**Aim of the exercise**
Look below for lines that hold the string "camera" and copy each one.

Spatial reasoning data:
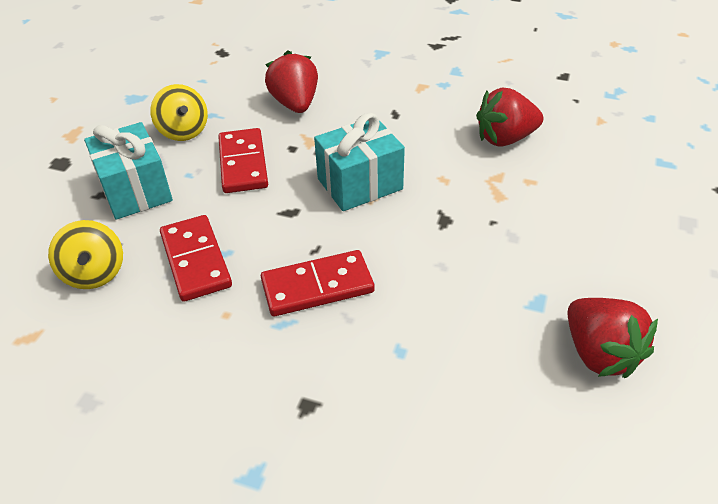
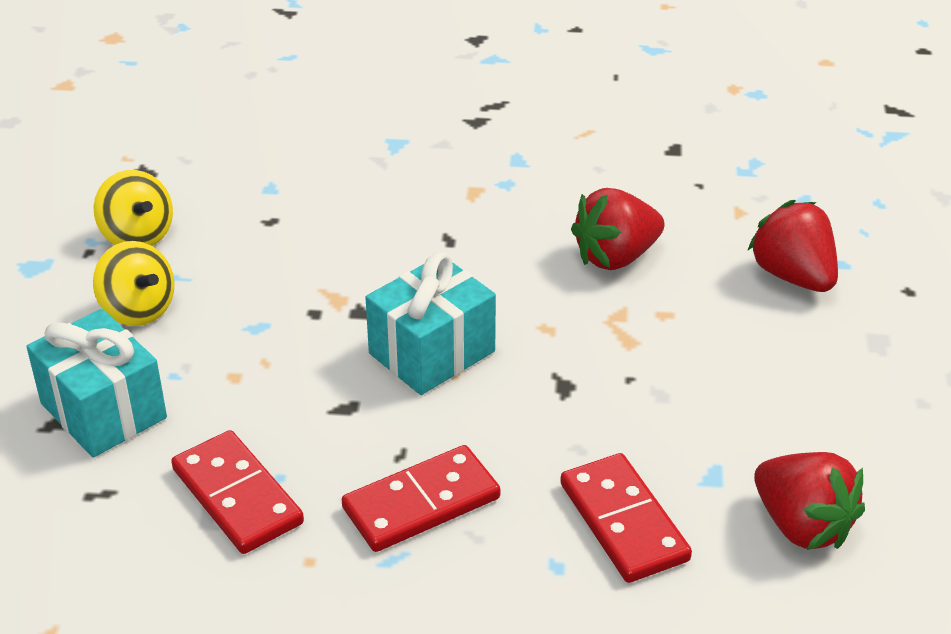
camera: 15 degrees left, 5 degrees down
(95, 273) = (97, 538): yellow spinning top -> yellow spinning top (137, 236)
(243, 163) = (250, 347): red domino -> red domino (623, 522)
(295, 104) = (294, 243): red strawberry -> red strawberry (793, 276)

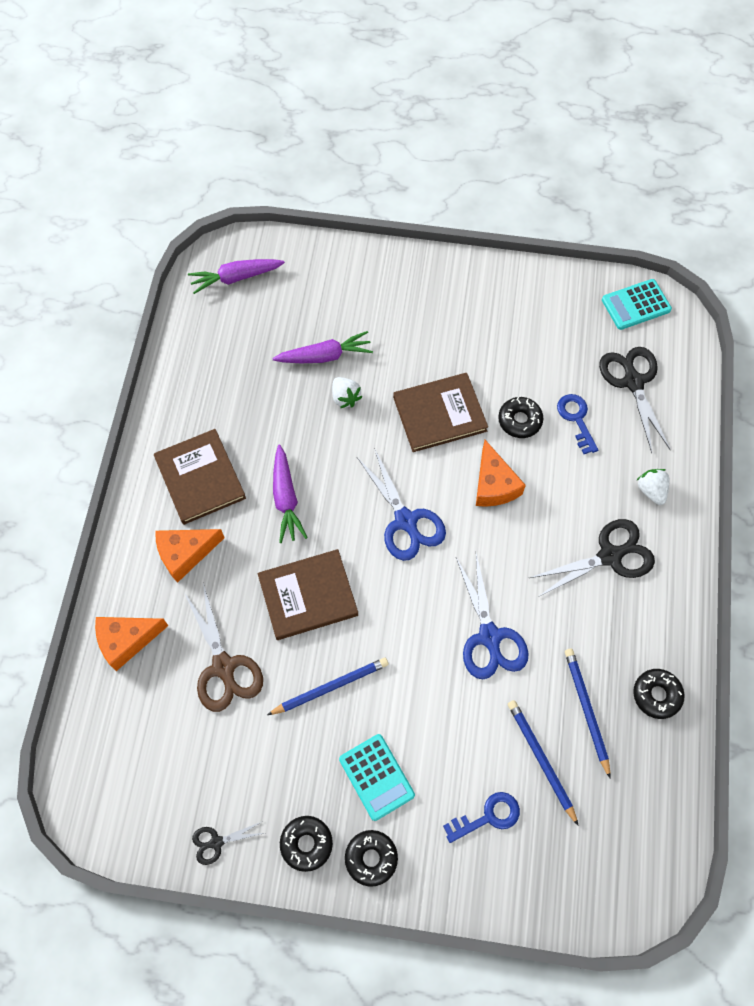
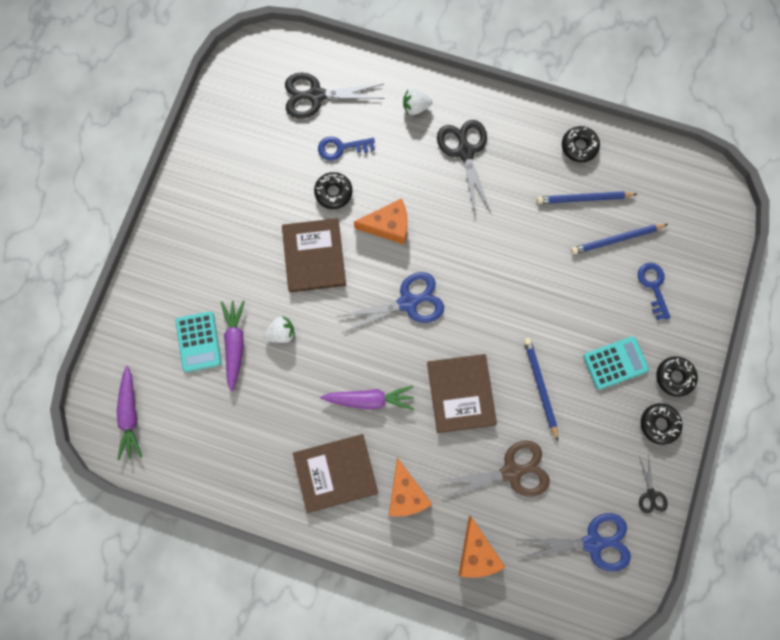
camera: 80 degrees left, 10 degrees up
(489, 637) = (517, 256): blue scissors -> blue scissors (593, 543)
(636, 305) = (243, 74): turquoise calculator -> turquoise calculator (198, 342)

**Answer box**
camera: 15 degrees left, 5 degrees down
camera: 80 degrees left, 10 degrees up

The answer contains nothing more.